| DATA SHOWN |

■ ■ ■

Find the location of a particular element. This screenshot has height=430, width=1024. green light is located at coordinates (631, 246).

■ ■ ■

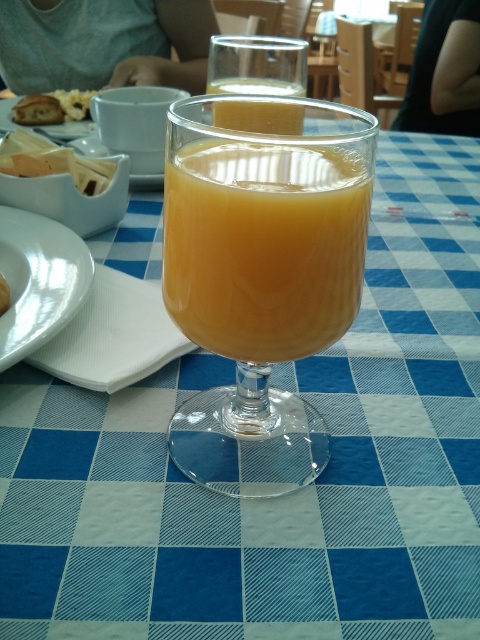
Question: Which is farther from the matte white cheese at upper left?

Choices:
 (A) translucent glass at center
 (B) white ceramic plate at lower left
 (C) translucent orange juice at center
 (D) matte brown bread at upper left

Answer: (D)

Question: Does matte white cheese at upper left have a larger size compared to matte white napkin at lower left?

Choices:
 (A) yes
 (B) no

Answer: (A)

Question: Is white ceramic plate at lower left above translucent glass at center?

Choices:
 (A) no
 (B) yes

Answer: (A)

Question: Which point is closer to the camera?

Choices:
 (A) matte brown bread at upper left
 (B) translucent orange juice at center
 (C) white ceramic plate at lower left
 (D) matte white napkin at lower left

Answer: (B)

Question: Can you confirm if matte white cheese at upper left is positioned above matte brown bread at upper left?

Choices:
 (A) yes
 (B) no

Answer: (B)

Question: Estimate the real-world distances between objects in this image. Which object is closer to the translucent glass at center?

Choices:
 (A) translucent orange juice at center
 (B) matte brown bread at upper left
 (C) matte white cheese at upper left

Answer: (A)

■ ■ ■

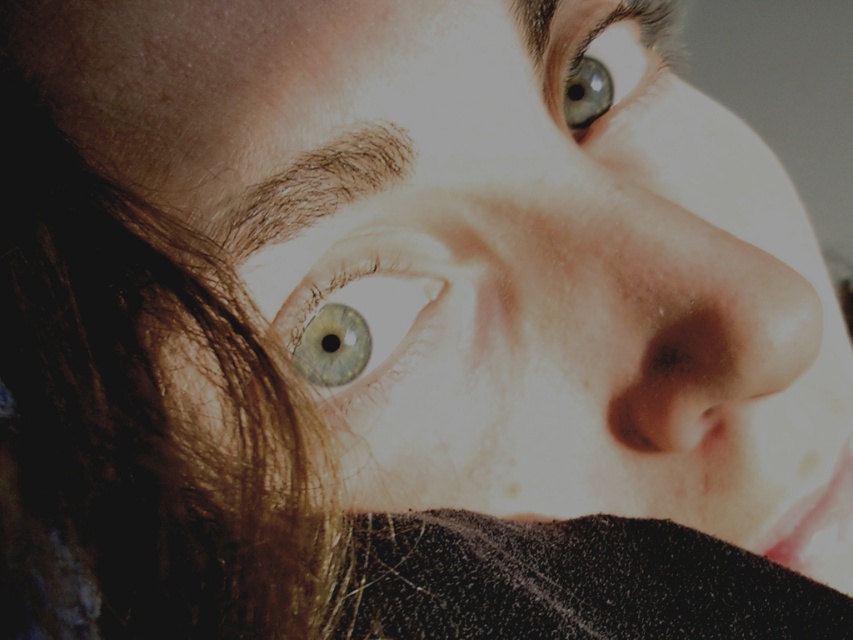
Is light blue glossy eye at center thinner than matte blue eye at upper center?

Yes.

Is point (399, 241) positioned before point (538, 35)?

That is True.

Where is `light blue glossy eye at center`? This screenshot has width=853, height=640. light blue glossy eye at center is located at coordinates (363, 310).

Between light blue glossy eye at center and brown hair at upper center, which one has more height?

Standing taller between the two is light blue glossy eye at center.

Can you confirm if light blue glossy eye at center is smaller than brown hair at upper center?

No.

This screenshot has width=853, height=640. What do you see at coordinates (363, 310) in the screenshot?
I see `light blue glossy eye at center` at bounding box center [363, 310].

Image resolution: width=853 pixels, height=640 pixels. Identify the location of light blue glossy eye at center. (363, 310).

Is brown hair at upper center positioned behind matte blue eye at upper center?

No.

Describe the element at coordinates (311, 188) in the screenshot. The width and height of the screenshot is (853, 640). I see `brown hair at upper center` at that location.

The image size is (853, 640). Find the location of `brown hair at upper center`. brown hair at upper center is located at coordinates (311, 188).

■ ■ ■

| WHAT YOU ARE ASKED TO DO |
Repeat the items above word for word, from the line with "Describe the element" up to and including the line with "The image size", and write nothing else.

| EXERCISE RESPONSE |
Describe the element at coordinates (311, 188) in the screenshot. The width and height of the screenshot is (853, 640). I see `brown hair at upper center` at that location.

The image size is (853, 640). Find the location of `brown hair at upper center`. brown hair at upper center is located at coordinates (311, 188).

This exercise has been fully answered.